Source records
━━━━━━
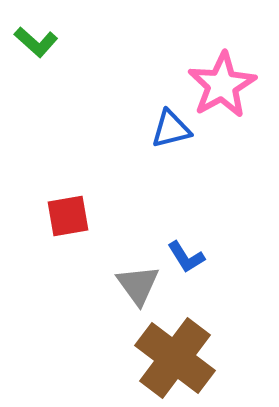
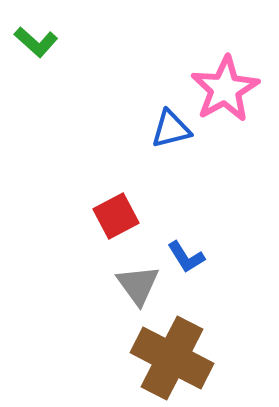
pink star: moved 3 px right, 4 px down
red square: moved 48 px right; rotated 18 degrees counterclockwise
brown cross: moved 3 px left; rotated 10 degrees counterclockwise
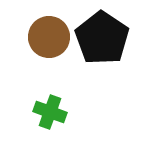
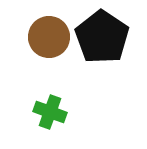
black pentagon: moved 1 px up
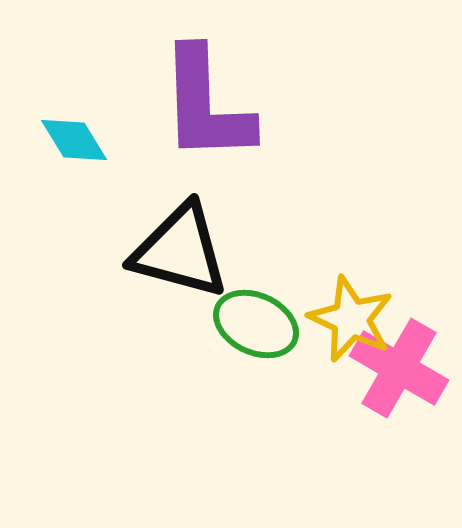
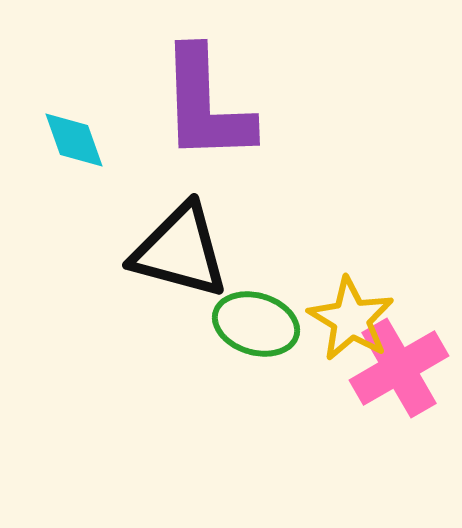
cyan diamond: rotated 12 degrees clockwise
yellow star: rotated 6 degrees clockwise
green ellipse: rotated 8 degrees counterclockwise
pink cross: rotated 30 degrees clockwise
━━━━━━
* [Assigned task]: What is wanted is an exact copy of the lines from the line with "red square: moved" through the end of the records, both ends included, pictures excluded.

* [Reply to the task]:
red square: moved 48 px right; rotated 18 degrees counterclockwise
brown cross: moved 3 px left; rotated 10 degrees counterclockwise
black pentagon: moved 1 px up
cyan diamond: rotated 12 degrees clockwise
yellow star: rotated 6 degrees clockwise
green ellipse: rotated 8 degrees counterclockwise
pink cross: rotated 30 degrees clockwise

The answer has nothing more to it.